Object matching data
──────────────────────────────

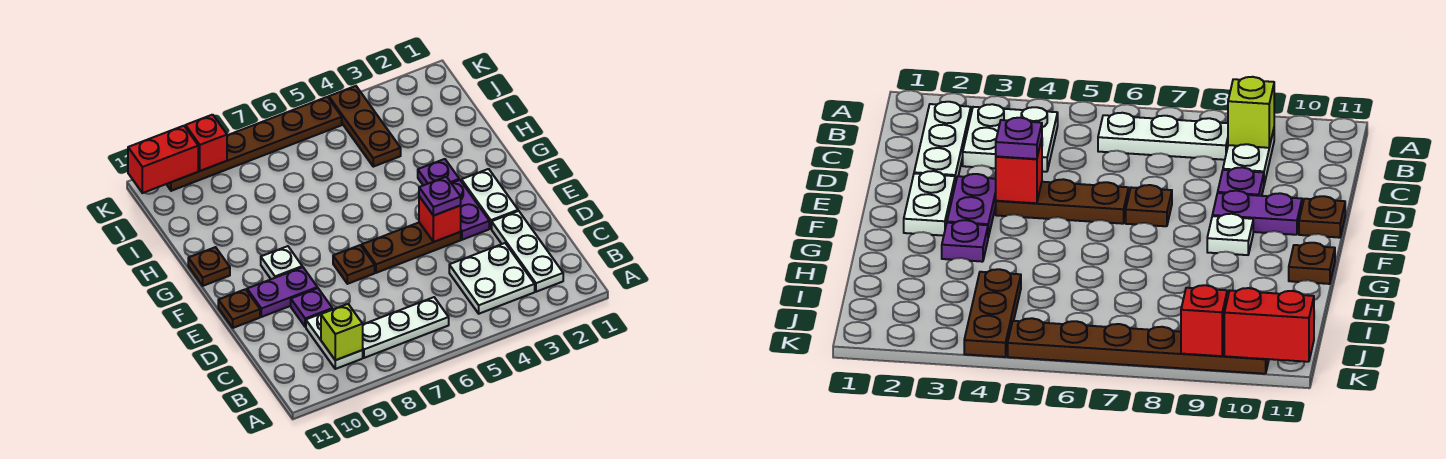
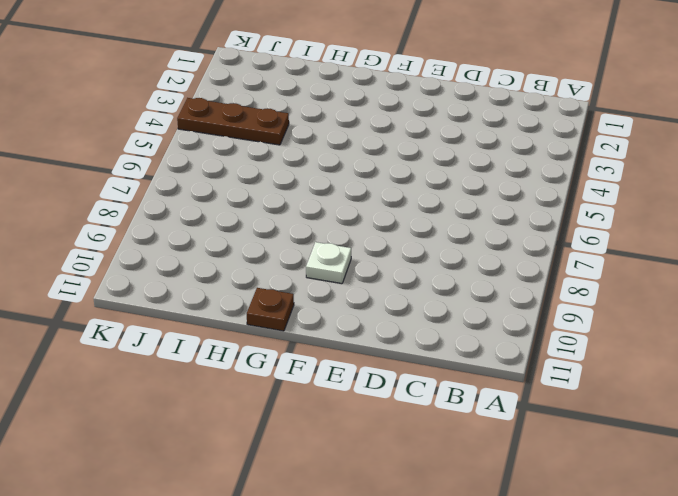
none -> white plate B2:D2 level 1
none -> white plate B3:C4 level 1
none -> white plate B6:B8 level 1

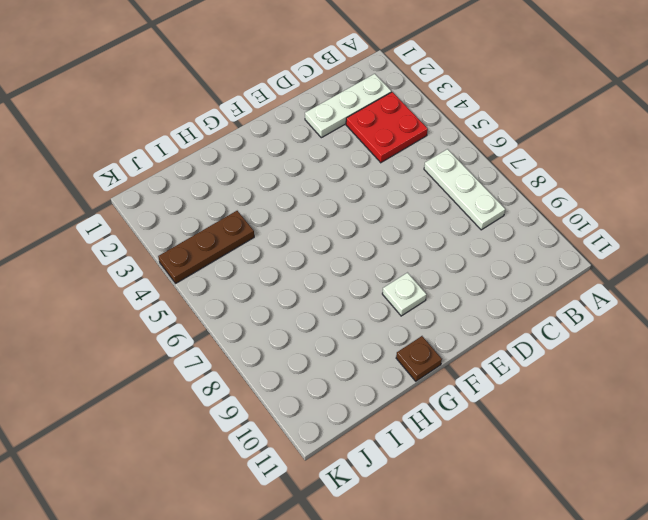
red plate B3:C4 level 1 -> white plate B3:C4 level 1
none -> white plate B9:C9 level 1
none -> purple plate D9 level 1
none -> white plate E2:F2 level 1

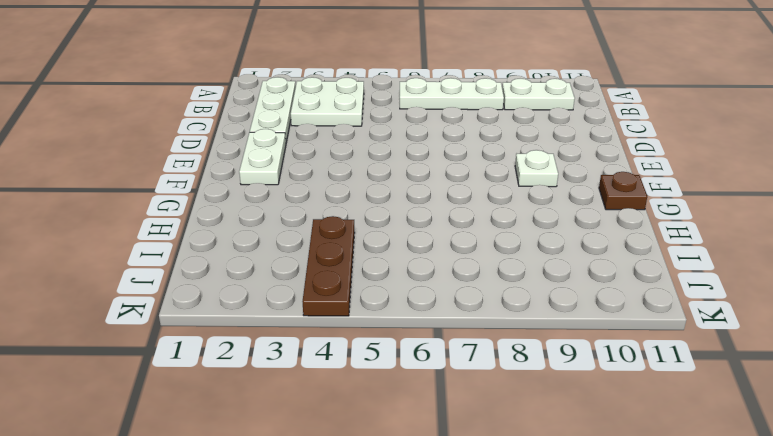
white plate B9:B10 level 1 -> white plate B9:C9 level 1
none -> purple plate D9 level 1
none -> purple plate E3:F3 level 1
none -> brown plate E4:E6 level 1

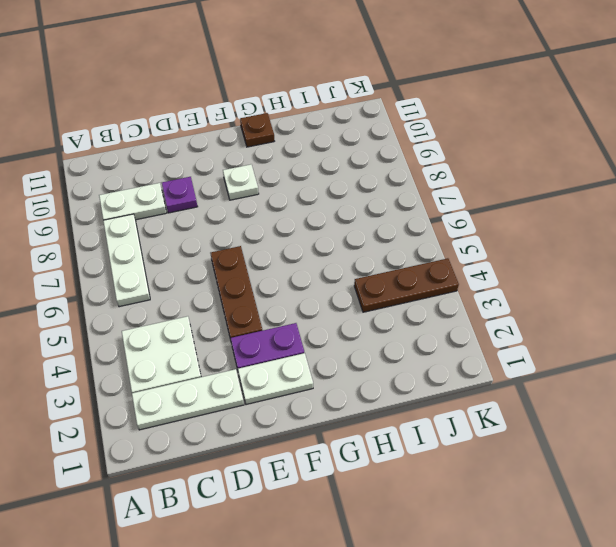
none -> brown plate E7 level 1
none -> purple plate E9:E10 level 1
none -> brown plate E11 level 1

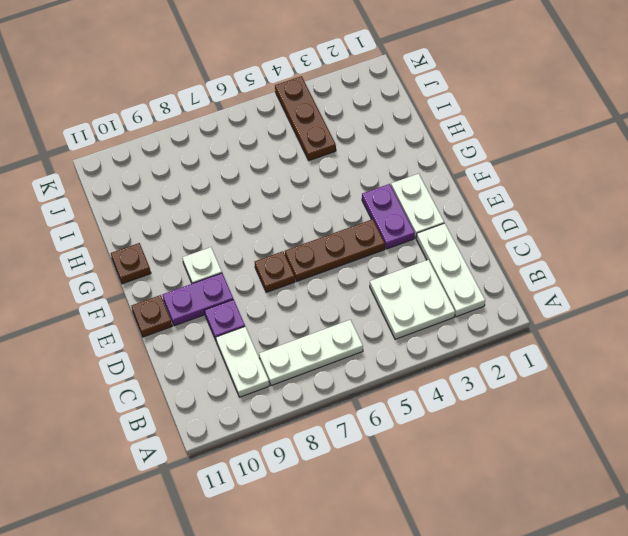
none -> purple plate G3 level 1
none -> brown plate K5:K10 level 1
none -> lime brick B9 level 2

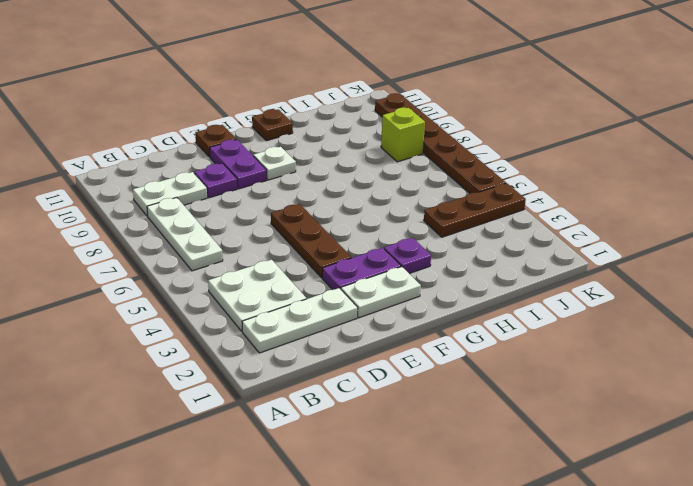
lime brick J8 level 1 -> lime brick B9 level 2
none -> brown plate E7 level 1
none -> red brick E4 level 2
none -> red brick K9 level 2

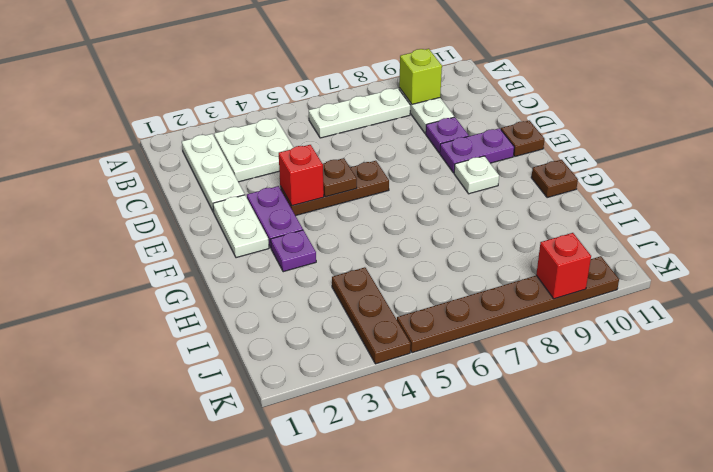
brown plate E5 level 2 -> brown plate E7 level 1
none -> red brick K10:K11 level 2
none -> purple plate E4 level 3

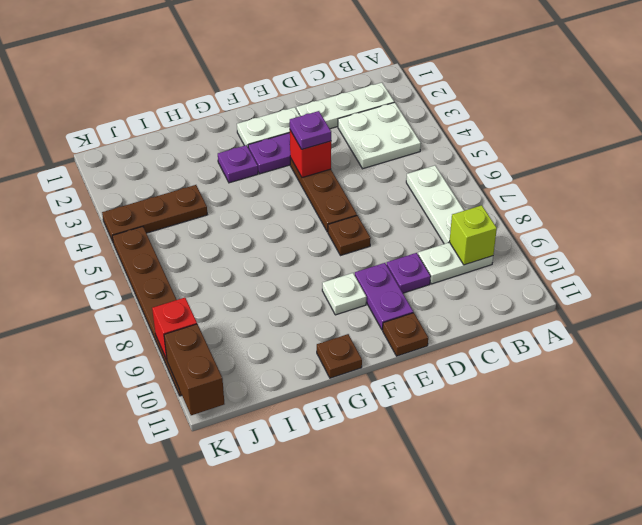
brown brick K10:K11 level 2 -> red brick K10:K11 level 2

──────────────────────────────

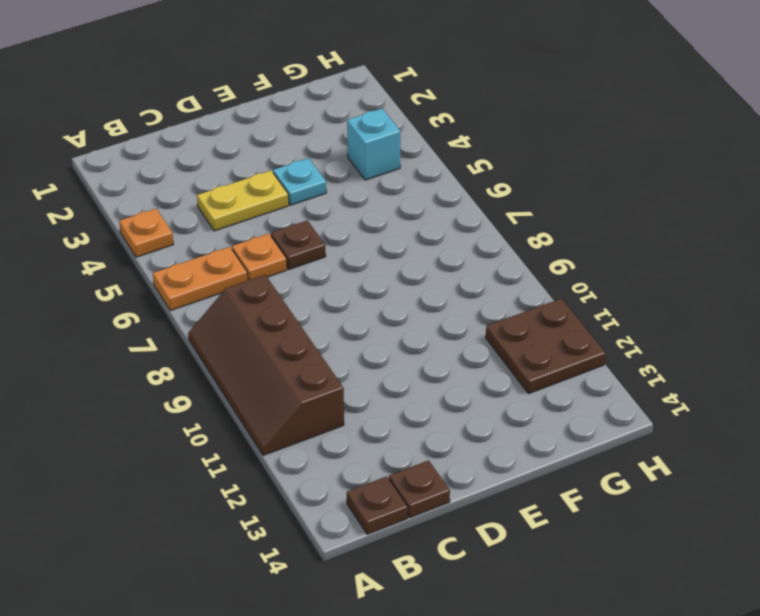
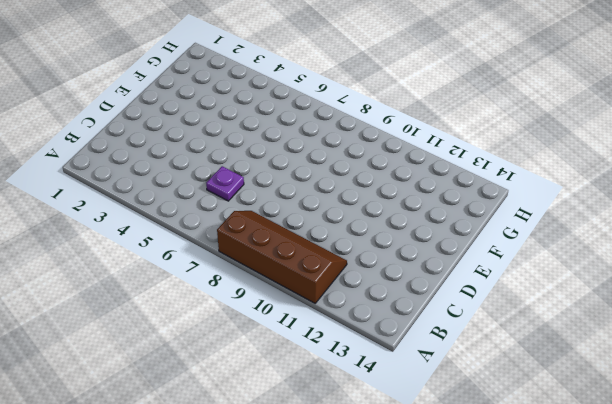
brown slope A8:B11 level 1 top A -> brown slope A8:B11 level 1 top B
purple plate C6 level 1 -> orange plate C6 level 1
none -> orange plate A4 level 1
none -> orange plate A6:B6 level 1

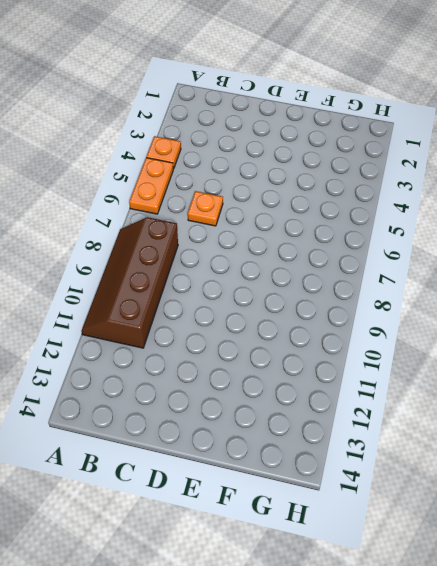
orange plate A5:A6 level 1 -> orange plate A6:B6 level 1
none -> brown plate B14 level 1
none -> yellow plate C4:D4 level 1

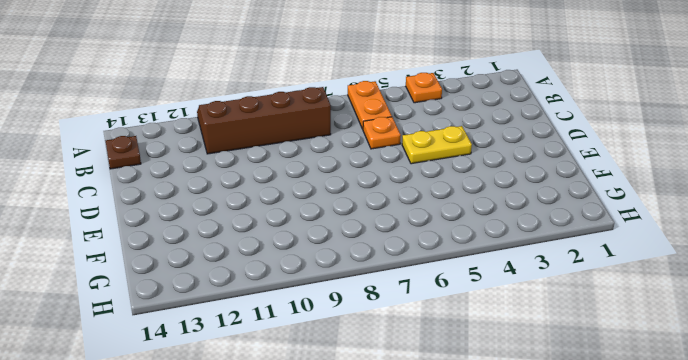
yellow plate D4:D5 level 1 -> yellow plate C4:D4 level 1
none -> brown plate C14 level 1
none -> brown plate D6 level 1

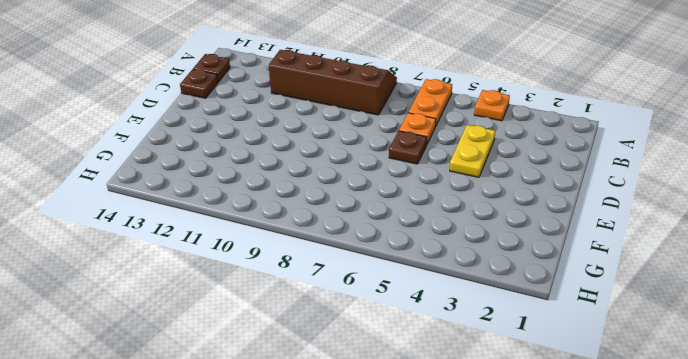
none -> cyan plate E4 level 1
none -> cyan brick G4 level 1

──────────────────────────────

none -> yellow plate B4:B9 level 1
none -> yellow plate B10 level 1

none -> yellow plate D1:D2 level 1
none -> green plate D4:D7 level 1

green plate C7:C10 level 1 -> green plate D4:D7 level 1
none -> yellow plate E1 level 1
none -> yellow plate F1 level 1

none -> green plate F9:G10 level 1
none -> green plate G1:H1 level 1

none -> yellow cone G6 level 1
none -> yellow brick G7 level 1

──────────────────────────────

_Task description_
When you reach the line with "none -> orange plate A4 level 1" in the records above, start writing out each line exactly, and stop after the line with "none -> cyan brick G4 level 1". Pictures stay out.

_Output below_
none -> orange plate A4 level 1
none -> orange plate A6:B6 level 1

orange plate A5:A6 level 1 -> orange plate A6:B6 level 1
none -> brown plate B14 level 1
none -> yellow plate C4:D4 level 1

yellow plate D4:D5 level 1 -> yellow plate C4:D4 level 1
none -> brown plate C14 level 1
none -> brown plate D6 level 1

none -> cyan plate E4 level 1
none -> cyan brick G4 level 1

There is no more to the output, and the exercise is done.